WORK TO BE COMPLETED:
Copy every line of the records below that holds the word "type".

#### RECORDS FOR PROCESSING ####

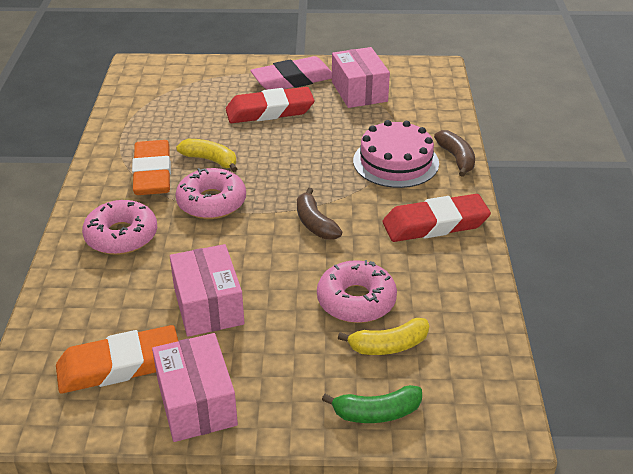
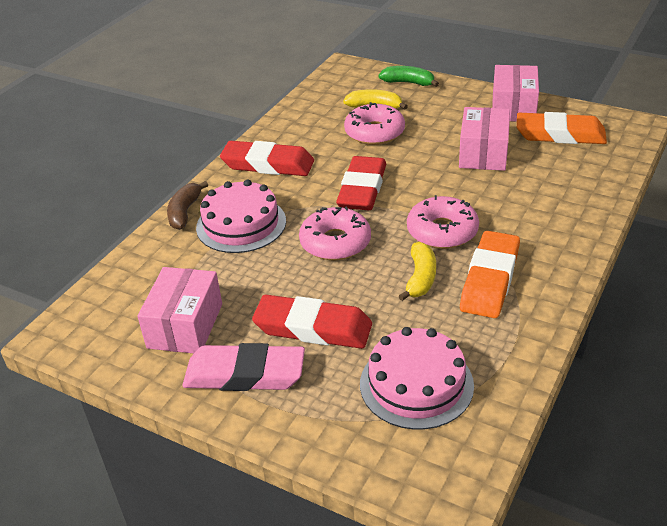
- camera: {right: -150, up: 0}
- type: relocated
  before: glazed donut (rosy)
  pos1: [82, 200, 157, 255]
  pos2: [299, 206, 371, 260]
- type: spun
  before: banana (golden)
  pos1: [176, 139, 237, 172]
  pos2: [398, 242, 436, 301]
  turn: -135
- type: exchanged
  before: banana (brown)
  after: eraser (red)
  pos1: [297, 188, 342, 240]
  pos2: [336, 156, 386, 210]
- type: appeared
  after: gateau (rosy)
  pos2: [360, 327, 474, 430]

####

RESPONSE:
- type: relocated
- type: spun
- type: exchanged
- type: appeared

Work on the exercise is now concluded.